• PROBLEM
Only one span of the listing below is wanted: the lines from the one with "(248, 423) = (212, 334): black" through the one with "(395, 223) = (258, 147): none -> white cone", reproduced exactly, both ends kept.

━━ INFORMATION ━━

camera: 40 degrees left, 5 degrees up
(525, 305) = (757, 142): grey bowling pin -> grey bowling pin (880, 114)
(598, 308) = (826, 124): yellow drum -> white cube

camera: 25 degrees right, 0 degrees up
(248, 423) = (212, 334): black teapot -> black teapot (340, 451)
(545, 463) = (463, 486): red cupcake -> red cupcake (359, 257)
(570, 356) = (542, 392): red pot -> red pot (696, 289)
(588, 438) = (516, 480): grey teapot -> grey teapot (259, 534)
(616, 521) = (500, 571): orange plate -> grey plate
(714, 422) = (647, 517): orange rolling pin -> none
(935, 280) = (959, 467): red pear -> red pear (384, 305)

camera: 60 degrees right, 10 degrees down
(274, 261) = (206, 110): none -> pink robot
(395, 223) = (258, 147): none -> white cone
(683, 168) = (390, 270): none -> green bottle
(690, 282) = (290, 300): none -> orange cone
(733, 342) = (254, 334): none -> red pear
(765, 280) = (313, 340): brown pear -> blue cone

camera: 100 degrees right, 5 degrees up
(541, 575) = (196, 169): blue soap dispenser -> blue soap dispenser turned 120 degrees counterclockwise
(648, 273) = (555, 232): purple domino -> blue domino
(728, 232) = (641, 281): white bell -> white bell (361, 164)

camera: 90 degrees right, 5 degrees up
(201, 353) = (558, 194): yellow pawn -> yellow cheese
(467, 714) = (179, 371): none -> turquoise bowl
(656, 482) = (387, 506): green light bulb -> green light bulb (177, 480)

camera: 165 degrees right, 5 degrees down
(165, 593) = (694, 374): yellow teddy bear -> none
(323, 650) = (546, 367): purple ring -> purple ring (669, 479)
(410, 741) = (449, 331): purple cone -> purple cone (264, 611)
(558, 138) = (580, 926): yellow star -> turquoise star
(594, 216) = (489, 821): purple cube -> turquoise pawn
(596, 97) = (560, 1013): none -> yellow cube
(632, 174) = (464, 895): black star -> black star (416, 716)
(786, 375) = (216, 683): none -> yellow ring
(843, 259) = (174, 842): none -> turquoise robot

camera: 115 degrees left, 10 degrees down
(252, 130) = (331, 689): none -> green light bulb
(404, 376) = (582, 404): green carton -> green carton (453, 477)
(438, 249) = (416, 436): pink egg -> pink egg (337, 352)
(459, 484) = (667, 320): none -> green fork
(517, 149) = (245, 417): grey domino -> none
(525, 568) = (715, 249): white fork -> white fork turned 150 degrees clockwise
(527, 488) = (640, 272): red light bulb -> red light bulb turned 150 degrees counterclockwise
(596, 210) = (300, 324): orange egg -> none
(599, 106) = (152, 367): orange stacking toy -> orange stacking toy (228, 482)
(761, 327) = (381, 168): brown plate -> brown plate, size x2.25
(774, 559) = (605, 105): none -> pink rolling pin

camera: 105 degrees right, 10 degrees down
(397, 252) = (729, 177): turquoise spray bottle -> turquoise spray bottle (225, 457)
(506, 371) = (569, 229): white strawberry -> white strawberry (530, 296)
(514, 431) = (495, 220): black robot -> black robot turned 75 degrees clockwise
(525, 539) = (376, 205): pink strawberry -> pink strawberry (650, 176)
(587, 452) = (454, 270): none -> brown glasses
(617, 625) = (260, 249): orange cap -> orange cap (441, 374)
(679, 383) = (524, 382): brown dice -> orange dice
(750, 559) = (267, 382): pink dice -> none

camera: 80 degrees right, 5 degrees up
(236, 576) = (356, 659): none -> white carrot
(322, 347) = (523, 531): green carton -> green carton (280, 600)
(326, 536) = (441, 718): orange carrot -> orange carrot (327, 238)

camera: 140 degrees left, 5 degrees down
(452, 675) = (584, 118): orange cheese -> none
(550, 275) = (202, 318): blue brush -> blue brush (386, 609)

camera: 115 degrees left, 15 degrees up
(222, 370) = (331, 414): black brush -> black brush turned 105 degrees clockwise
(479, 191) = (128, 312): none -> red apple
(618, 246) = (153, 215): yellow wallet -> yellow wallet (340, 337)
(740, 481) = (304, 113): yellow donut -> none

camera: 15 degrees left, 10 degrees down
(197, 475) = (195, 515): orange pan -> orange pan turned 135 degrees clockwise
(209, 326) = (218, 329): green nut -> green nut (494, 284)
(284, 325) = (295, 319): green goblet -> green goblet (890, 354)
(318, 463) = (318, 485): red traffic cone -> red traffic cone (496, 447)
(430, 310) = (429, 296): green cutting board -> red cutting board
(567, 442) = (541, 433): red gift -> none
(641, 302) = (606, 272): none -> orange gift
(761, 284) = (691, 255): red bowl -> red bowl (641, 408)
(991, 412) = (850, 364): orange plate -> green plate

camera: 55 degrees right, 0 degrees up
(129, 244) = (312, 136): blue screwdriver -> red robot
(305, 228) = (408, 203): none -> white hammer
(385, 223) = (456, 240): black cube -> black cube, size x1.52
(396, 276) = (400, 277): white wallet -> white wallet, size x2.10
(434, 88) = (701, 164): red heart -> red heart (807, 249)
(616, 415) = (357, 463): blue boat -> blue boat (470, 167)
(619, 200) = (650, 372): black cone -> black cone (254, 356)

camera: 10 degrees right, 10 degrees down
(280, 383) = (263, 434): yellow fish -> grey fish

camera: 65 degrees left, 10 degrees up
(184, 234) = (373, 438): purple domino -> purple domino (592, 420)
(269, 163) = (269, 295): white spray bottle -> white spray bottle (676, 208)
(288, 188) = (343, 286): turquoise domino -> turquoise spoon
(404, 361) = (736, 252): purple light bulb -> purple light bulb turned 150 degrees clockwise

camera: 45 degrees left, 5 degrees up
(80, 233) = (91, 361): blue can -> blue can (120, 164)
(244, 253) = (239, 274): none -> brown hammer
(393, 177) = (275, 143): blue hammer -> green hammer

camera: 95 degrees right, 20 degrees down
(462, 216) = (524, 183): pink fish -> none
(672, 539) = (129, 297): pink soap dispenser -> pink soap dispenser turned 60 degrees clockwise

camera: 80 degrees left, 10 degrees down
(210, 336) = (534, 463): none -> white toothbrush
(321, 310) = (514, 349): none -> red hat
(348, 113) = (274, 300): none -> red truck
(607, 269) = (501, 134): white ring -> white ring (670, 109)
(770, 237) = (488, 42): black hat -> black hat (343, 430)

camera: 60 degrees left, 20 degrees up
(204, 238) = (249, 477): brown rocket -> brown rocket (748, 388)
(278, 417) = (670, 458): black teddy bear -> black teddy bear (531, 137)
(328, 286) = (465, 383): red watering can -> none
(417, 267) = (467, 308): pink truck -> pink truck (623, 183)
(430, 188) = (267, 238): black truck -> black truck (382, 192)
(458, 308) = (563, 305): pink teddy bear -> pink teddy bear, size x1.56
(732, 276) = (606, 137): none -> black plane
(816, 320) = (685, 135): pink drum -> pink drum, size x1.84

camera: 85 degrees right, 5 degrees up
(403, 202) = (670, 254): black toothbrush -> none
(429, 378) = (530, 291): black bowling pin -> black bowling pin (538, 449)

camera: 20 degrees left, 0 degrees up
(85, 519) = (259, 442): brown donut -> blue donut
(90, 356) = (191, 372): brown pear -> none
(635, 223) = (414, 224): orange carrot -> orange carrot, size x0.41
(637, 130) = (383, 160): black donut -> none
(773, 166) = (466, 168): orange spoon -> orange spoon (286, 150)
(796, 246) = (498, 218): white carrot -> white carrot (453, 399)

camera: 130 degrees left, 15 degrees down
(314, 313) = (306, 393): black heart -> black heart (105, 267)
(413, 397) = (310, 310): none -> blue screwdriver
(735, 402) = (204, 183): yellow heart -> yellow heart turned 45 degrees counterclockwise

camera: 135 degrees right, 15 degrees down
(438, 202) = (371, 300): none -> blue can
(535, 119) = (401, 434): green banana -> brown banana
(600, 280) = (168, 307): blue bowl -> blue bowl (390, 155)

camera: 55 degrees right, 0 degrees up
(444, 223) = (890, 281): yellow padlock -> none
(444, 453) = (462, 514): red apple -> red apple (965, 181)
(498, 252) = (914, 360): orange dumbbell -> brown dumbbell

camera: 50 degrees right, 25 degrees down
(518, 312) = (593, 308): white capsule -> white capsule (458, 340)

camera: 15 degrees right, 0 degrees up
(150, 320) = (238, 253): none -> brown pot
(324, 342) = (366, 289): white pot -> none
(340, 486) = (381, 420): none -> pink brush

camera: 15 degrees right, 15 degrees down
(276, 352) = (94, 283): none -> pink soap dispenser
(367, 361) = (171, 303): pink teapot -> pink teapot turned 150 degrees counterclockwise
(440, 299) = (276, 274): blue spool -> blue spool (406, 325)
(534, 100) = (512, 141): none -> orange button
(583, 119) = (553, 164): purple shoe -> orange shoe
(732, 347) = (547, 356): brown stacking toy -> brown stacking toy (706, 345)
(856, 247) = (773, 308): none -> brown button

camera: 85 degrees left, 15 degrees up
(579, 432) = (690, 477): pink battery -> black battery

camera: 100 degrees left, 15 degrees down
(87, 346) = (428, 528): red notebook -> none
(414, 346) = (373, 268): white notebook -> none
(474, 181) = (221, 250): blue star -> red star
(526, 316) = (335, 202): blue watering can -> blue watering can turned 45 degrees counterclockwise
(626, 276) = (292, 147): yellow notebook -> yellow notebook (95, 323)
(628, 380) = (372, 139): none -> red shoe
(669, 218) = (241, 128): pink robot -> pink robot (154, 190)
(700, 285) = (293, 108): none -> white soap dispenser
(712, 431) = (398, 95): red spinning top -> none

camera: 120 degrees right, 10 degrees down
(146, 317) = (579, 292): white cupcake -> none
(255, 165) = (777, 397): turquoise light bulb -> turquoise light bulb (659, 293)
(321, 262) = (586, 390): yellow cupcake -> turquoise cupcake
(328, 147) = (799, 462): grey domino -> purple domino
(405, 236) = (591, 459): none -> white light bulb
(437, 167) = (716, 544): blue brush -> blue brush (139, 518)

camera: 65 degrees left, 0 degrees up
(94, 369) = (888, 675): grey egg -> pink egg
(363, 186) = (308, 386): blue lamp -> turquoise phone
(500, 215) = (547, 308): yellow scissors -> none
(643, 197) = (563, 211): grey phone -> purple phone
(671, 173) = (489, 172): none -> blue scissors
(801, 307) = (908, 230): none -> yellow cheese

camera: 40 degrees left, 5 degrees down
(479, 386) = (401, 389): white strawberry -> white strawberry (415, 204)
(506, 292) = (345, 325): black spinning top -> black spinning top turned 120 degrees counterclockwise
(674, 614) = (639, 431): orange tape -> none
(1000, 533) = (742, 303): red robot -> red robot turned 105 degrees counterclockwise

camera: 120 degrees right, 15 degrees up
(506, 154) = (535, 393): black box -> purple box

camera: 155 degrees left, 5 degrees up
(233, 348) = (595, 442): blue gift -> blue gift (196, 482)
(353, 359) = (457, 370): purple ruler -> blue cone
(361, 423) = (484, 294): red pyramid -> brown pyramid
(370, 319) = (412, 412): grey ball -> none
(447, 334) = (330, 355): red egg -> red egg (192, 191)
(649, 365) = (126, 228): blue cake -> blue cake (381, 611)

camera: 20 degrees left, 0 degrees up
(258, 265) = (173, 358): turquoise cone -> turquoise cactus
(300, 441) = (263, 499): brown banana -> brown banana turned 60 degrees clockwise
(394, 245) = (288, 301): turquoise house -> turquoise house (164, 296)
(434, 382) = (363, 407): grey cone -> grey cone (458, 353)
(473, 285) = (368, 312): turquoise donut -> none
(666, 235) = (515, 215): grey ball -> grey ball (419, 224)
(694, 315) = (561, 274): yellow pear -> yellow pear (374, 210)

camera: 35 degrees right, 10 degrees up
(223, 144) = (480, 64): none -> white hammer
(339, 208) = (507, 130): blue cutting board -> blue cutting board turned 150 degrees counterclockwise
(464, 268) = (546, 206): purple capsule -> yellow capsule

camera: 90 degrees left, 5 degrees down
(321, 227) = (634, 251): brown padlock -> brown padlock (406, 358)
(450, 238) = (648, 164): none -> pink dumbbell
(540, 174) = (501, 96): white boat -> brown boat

━━━

• SOLUTION TO THIS EXERCISE
(248, 423) = (212, 334): black teapot -> black teapot (340, 451)
(545, 463) = (463, 486): red cupcake -> red cupcake (359, 257)
(570, 356) = (542, 392): red pot -> red pot (696, 289)
(588, 438) = (516, 480): grey teapot -> grey teapot (259, 534)
(616, 521) = (500, 571): orange plate -> grey plate
(714, 422) = (647, 517): orange rolling pin -> none
(935, 280) = (959, 467): red pear -> red pear (384, 305)

camera: 60 degrees right, 10 degrees down
(274, 261) = (206, 110): none -> pink robot
(395, 223) = (258, 147): none -> white cone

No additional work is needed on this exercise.